■ Task brief ■
Once you reach the line containing "C104: none -> 68uF (plus N13, minus 5V)" in the entries below, write out that line and each one after it down to the line containing "R110: none -> 180 (NET2, VDD)", exactly and with nothing added.

——

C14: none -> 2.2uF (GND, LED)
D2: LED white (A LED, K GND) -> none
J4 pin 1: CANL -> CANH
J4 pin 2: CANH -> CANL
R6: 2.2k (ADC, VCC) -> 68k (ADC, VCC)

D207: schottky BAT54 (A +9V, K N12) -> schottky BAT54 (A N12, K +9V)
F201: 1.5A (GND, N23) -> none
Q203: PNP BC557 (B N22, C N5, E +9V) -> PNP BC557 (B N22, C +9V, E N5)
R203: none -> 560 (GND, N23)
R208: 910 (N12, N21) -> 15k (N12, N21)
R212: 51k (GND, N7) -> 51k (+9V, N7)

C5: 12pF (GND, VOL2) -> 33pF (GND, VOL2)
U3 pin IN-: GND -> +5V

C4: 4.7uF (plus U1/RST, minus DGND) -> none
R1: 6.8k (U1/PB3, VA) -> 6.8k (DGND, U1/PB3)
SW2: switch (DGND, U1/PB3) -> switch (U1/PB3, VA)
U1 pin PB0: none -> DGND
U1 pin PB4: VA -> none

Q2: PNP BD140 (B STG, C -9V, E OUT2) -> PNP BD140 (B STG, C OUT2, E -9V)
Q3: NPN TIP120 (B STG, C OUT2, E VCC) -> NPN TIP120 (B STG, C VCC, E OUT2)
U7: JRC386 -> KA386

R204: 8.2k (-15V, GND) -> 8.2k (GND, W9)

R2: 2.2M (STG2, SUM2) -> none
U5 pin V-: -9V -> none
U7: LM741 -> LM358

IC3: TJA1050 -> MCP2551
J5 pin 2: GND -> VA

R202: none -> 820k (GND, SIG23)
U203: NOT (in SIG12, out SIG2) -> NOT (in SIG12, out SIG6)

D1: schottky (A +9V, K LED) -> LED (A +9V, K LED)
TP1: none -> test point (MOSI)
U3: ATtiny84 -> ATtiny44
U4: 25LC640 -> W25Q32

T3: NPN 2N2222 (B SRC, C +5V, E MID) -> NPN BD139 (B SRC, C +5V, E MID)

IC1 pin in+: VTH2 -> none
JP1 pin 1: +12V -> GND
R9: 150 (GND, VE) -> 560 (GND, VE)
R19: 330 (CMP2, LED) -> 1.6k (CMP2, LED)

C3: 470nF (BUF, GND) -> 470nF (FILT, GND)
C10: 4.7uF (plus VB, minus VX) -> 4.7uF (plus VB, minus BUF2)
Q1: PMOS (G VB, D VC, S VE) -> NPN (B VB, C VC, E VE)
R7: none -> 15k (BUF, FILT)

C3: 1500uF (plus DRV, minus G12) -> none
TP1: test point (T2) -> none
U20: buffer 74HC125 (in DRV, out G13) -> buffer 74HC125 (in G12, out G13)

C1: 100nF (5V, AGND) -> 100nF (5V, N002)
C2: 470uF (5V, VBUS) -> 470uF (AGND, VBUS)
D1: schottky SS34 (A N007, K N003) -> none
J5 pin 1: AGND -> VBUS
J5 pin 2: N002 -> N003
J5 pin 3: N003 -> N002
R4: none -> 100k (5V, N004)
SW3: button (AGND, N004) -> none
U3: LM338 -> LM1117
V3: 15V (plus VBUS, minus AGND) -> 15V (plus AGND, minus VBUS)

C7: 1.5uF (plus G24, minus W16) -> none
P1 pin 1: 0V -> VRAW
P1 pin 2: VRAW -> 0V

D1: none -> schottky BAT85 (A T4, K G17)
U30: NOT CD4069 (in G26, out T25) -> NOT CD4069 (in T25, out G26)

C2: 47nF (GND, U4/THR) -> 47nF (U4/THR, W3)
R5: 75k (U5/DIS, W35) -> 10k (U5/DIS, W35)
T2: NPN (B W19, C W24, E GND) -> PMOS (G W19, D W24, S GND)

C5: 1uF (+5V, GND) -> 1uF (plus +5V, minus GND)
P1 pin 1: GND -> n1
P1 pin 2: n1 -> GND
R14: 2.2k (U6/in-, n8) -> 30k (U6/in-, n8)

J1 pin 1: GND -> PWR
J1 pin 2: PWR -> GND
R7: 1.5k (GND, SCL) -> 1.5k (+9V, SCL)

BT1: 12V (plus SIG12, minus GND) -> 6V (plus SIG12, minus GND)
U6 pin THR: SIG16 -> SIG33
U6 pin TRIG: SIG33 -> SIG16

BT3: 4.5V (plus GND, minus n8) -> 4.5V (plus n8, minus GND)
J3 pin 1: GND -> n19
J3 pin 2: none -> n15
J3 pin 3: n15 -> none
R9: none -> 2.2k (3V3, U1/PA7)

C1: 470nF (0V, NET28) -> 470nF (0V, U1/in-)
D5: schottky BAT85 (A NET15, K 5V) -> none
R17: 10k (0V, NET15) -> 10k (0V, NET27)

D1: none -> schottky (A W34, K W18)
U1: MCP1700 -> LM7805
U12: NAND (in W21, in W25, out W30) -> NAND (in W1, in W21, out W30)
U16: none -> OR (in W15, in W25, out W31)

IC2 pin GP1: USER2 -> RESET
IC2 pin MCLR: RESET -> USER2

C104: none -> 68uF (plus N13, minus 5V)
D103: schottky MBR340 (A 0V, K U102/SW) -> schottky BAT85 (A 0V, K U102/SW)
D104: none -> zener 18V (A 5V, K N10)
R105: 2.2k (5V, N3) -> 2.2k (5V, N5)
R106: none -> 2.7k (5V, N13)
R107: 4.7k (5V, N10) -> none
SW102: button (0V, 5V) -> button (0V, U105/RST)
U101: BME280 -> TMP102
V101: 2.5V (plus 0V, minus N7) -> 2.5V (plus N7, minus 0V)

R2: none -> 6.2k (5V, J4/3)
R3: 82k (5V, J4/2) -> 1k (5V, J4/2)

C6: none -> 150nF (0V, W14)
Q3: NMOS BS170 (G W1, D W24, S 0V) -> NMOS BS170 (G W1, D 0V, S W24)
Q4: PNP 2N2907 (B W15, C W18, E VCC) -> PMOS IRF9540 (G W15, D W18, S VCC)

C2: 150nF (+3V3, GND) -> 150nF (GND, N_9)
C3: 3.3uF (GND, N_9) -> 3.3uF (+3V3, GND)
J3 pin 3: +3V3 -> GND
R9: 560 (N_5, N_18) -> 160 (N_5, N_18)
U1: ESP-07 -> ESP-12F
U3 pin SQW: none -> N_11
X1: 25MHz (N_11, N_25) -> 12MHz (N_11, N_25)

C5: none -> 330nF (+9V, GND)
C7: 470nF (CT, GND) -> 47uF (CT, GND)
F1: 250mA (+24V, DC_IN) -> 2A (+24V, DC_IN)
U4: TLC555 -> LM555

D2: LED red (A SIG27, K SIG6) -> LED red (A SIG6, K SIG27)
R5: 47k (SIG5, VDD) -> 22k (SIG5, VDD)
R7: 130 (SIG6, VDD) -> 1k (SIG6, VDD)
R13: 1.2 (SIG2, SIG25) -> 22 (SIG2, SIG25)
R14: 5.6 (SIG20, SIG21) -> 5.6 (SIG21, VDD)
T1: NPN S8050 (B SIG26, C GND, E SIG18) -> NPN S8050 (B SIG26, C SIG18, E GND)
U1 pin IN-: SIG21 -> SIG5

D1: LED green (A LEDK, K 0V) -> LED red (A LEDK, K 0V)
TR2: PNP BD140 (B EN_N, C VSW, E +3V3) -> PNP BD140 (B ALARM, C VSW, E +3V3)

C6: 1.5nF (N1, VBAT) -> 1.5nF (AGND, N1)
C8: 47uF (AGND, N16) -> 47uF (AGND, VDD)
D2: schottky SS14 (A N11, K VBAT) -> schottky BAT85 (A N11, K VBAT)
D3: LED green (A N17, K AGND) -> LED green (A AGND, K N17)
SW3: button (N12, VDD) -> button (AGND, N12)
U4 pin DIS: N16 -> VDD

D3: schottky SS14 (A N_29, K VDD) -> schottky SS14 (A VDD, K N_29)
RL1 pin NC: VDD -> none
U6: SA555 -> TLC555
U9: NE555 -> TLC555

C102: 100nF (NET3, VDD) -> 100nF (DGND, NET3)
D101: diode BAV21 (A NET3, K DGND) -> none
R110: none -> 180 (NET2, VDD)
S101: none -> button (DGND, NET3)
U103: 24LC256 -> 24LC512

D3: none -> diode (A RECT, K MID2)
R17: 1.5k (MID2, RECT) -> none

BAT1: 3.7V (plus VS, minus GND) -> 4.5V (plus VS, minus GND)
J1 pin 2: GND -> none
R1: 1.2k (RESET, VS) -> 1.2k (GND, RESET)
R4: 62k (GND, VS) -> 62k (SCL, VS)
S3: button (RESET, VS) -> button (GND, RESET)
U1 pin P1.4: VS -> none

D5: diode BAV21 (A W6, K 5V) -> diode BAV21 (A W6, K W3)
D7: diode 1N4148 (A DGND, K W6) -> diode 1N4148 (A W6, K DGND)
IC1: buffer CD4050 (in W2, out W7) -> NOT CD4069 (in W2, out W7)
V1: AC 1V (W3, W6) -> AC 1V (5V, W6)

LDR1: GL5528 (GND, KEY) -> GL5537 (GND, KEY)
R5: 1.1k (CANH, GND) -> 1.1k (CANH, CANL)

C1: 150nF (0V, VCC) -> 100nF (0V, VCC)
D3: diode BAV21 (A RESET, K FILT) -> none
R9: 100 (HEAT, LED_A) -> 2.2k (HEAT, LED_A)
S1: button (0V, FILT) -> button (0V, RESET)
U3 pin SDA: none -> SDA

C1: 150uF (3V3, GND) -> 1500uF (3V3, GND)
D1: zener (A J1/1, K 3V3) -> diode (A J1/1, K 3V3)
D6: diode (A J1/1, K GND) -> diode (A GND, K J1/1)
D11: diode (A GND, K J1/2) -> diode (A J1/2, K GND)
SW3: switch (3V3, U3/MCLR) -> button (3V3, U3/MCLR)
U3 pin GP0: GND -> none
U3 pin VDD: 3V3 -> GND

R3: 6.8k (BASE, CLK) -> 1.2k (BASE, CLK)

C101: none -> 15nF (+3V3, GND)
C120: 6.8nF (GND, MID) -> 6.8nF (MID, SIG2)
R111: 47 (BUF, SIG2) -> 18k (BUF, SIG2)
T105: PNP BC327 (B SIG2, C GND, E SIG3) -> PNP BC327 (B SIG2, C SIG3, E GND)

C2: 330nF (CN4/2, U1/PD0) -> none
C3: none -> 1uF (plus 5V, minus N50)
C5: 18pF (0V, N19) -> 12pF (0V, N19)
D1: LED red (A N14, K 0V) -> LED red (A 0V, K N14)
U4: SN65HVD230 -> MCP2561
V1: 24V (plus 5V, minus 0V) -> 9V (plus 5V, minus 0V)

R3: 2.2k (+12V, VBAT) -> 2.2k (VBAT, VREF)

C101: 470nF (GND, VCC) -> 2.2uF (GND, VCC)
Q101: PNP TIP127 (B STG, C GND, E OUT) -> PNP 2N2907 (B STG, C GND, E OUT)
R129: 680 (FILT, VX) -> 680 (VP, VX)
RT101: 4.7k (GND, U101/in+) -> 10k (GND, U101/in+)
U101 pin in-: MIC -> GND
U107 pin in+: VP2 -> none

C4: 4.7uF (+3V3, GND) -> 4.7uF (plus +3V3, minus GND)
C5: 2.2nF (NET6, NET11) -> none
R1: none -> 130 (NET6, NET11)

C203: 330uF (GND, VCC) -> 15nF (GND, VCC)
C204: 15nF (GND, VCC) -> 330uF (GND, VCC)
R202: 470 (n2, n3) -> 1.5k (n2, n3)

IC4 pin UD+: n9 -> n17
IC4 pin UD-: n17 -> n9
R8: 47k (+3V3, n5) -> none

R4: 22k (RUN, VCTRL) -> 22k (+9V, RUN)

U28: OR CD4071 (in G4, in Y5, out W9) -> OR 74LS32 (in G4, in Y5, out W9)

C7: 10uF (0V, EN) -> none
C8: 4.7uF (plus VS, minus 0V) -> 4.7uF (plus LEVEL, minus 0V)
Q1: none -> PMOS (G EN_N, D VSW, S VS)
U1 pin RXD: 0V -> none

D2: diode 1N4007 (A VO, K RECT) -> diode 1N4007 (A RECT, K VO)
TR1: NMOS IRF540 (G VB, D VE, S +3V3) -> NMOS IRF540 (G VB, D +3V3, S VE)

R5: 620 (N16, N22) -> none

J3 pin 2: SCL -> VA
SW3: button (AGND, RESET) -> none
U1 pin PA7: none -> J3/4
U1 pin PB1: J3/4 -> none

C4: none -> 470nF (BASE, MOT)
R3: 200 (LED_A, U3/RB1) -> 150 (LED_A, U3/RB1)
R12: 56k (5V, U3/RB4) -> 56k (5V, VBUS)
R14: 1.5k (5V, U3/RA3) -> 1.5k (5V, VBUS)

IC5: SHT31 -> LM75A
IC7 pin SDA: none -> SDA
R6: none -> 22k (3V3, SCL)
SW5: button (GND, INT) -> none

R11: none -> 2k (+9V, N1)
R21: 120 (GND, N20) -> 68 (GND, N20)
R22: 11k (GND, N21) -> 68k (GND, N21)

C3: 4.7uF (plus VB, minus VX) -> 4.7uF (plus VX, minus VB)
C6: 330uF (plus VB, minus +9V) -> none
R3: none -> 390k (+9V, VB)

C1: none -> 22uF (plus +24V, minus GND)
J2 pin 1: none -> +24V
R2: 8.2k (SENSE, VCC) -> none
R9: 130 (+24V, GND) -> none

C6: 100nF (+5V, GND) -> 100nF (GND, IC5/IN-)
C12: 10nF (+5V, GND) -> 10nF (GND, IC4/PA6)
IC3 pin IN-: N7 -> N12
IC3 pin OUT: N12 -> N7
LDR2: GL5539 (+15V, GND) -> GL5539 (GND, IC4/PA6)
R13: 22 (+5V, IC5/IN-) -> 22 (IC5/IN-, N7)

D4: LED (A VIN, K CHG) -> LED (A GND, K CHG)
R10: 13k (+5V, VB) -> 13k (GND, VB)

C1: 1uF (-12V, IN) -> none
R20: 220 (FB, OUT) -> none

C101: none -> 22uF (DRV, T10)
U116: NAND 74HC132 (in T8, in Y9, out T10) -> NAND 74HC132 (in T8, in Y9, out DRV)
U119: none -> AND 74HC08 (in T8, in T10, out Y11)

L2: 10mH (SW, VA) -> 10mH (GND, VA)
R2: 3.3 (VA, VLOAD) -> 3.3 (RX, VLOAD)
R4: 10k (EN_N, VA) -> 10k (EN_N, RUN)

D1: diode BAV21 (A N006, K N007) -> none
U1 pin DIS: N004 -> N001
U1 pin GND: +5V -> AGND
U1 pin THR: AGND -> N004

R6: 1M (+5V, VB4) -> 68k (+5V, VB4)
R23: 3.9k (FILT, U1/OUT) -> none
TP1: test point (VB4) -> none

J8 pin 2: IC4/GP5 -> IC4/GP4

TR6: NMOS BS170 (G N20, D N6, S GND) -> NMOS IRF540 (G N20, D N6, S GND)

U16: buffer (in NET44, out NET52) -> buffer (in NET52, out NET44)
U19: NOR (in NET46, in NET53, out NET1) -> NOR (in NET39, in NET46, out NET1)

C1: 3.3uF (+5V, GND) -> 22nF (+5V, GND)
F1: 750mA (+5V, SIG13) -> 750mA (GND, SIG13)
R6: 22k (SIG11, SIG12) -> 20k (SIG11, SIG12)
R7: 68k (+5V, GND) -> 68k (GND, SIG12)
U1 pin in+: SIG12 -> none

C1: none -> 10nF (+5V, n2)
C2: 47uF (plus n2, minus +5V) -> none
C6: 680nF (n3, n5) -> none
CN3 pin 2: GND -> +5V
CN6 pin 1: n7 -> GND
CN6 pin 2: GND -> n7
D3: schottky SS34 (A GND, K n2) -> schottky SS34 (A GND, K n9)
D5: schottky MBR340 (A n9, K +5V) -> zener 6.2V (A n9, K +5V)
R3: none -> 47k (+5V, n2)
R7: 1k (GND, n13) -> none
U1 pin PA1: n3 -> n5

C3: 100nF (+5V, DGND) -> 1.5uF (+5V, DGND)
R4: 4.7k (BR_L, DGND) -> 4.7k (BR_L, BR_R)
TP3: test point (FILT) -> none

——

■ Solution ■
C104: none -> 68uF (plus N13, minus 5V)
D103: schottky MBR340 (A 0V, K U102/SW) -> schottky BAT85 (A 0V, K U102/SW)
D104: none -> zener 18V (A 5V, K N10)
R105: 2.2k (5V, N3) -> 2.2k (5V, N5)
R106: none -> 2.7k (5V, N13)
R107: 4.7k (5V, N10) -> none
SW102: button (0V, 5V) -> button (0V, U105/RST)
U101: BME280 -> TMP102
V101: 2.5V (plus 0V, minus N7) -> 2.5V (plus N7, minus 0V)

R2: none -> 6.2k (5V, J4/3)
R3: 82k (5V, J4/2) -> 1k (5V, J4/2)

C6: none -> 150nF (0V, W14)
Q3: NMOS BS170 (G W1, D W24, S 0V) -> NMOS BS170 (G W1, D 0V, S W24)
Q4: PNP 2N2907 (B W15, C W18, E VCC) -> PMOS IRF9540 (G W15, D W18, S VCC)

C2: 150nF (+3V3, GND) -> 150nF (GND, N_9)
C3: 3.3uF (GND, N_9) -> 3.3uF (+3V3, GND)
J3 pin 3: +3V3 -> GND
R9: 560 (N_5, N_18) -> 160 (N_5, N_18)
U1: ESP-07 -> ESP-12F
U3 pin SQW: none -> N_11
X1: 25MHz (N_11, N_25) -> 12MHz (N_11, N_25)

C5: none -> 330nF (+9V, GND)
C7: 470nF (CT, GND) -> 47uF (CT, GND)
F1: 250mA (+24V, DC_IN) -> 2A (+24V, DC_IN)
U4: TLC555 -> LM555

D2: LED red (A SIG27, K SIG6) -> LED red (A SIG6, K SIG27)
R5: 47k (SIG5, VDD) -> 22k (SIG5, VDD)
R7: 130 (SIG6, VDD) -> 1k (SIG6, VDD)
R13: 1.2 (SIG2, SIG25) -> 22 (SIG2, SIG25)
R14: 5.6 (SIG20, SIG21) -> 5.6 (SIG21, VDD)
T1: NPN S8050 (B SIG26, C GND, E SIG18) -> NPN S8050 (B SIG26, C SIG18, E GND)
U1 pin IN-: SIG21 -> SIG5

D1: LED green (A LEDK, K 0V) -> LED red (A LEDK, K 0V)
TR2: PNP BD140 (B EN_N, C VSW, E +3V3) -> PNP BD140 (B ALARM, C VSW, E +3V3)

C6: 1.5nF (N1, VBAT) -> 1.5nF (AGND, N1)
C8: 47uF (AGND, N16) -> 47uF (AGND, VDD)
D2: schottky SS14 (A N11, K VBAT) -> schottky BAT85 (A N11, K VBAT)
D3: LED green (A N17, K AGND) -> LED green (A AGND, K N17)
SW3: button (N12, VDD) -> button (AGND, N12)
U4 pin DIS: N16 -> VDD

D3: schottky SS14 (A N_29, K VDD) -> schottky SS14 (A VDD, K N_29)
RL1 pin NC: VDD -> none
U6: SA555 -> TLC555
U9: NE555 -> TLC555

C102: 100nF (NET3, VDD) -> 100nF (DGND, NET3)
D101: diode BAV21 (A NET3, K DGND) -> none
R110: none -> 180 (NET2, VDD)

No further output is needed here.